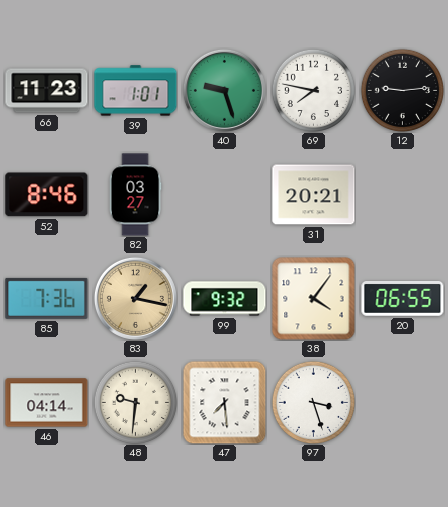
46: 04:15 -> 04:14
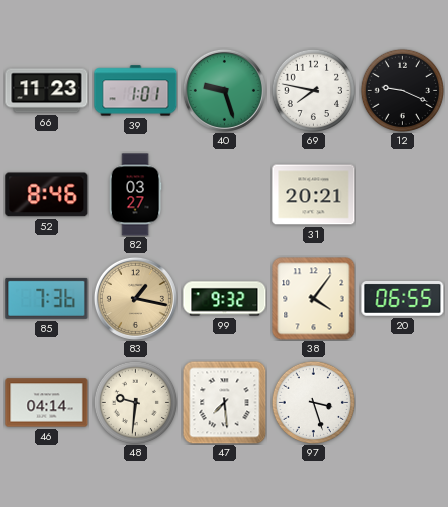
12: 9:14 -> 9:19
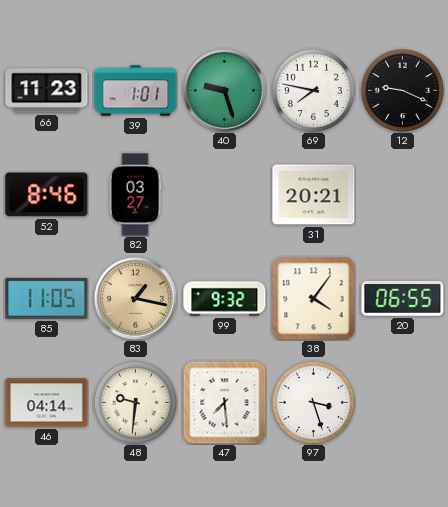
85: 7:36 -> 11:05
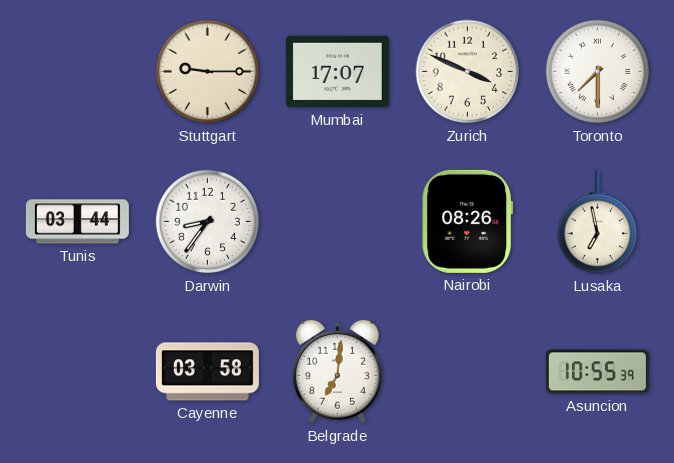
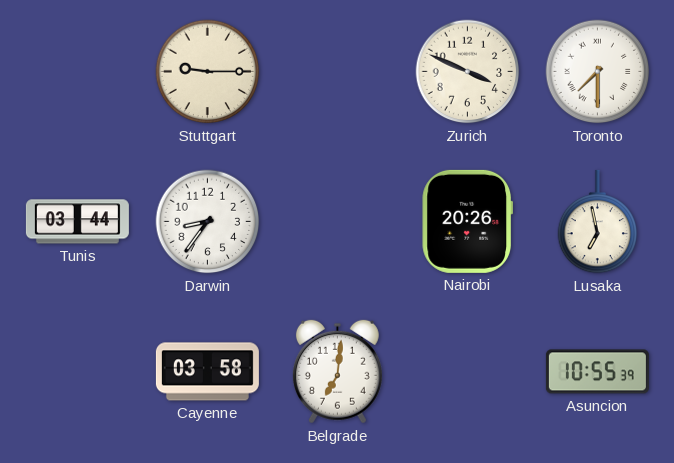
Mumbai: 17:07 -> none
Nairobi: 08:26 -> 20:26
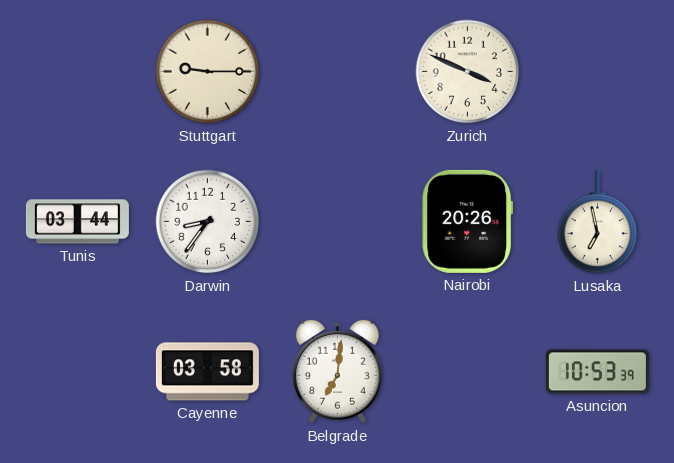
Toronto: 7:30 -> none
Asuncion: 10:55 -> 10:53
+--
▶ _EXERCISE PROMPT_:
Copy out every line of the records above word for word, omitting the pictures.

▶ _COMPLETE RESPONSE_:
46: 04:15 -> 04:14
12: 9:14 -> 9:19
85: 7:36 -> 11:05
Mumbai: 17:07 -> none
Nairobi: 08:26 -> 20:26
Toronto: 7:30 -> none
Asuncion: 10:55 -> 10:53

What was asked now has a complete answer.